- **Material provided**:

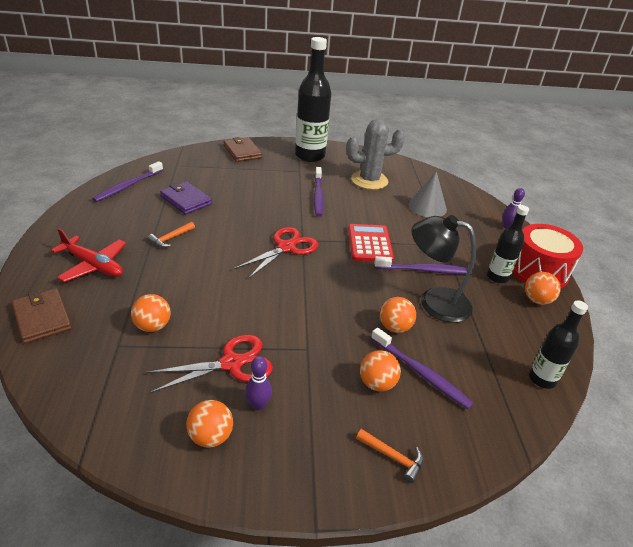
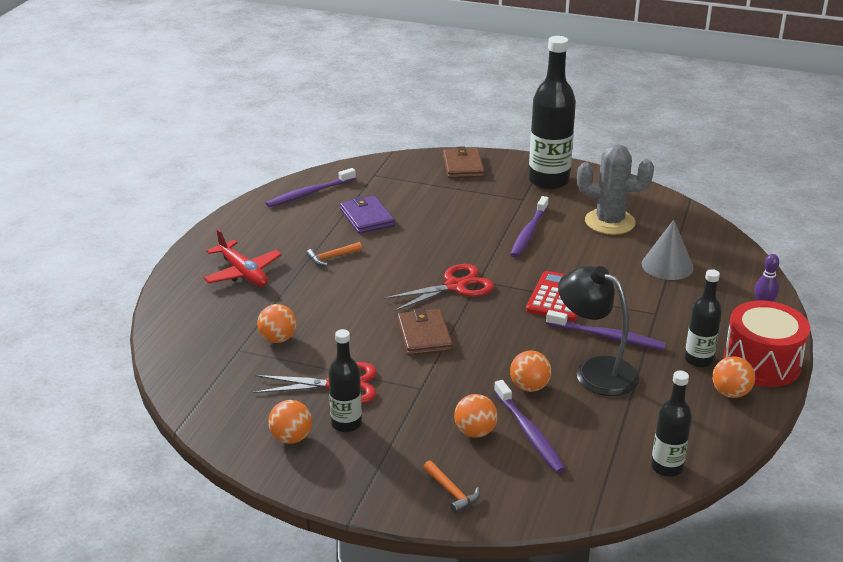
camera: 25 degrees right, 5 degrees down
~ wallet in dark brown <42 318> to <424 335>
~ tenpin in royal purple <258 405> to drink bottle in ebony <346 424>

- **Problem details**: Please set down the whole listing above exactly and skip every picture.

- **Your response**:
camera: 25 degrees right, 5 degrees down
~ wallet in dark brown <42 318> to <424 335>
~ tenpin in royal purple <258 405> to drink bottle in ebony <346 424>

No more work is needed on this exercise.